Stored items from a collection:
--- --- ---

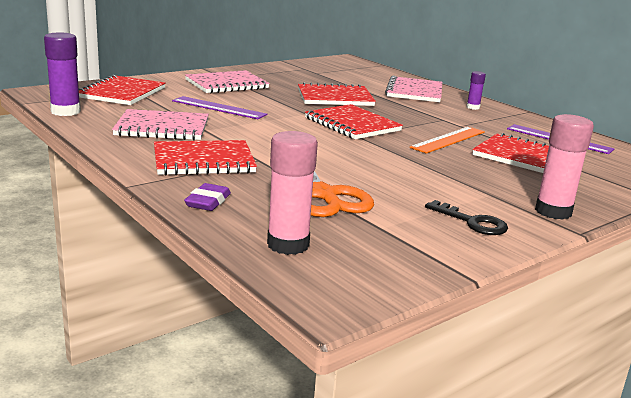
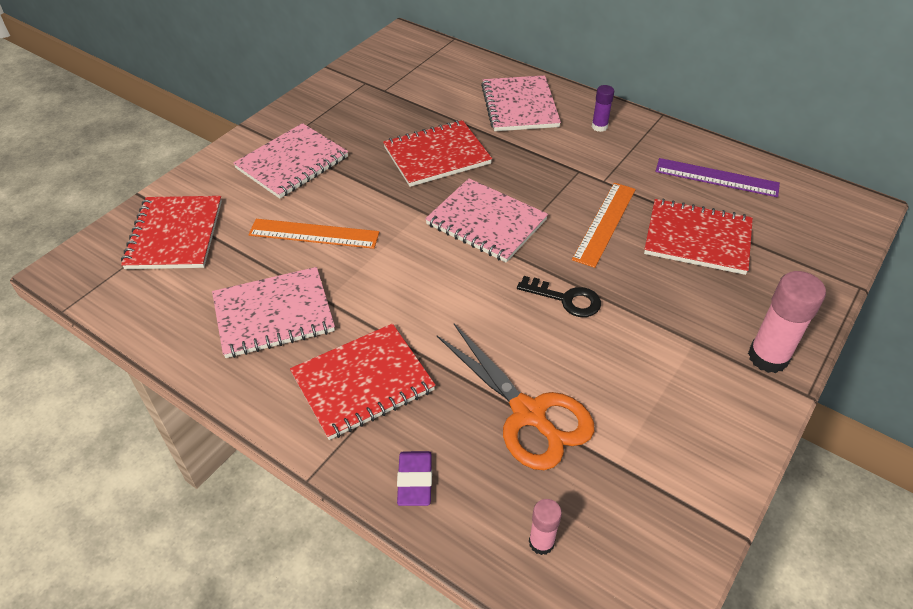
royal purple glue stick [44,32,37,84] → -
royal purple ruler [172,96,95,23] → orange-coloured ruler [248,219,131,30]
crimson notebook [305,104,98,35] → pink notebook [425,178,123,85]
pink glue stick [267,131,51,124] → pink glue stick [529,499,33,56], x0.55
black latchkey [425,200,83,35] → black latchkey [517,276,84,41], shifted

--- --- ---

WHAT THE TASK REQUIRES » Please set down exactly the lines from the first line of the data above through the line with "pink glue stick [267,131,51,124]", both included, leaving out the pictures.

ANSWER BOX »
royal purple glue stick [44,32,37,84] → -
royal purple ruler [172,96,95,23] → orange-coloured ruler [248,219,131,30]
crimson notebook [305,104,98,35] → pink notebook [425,178,123,85]
pink glue stick [267,131,51,124] → pink glue stick [529,499,33,56], x0.55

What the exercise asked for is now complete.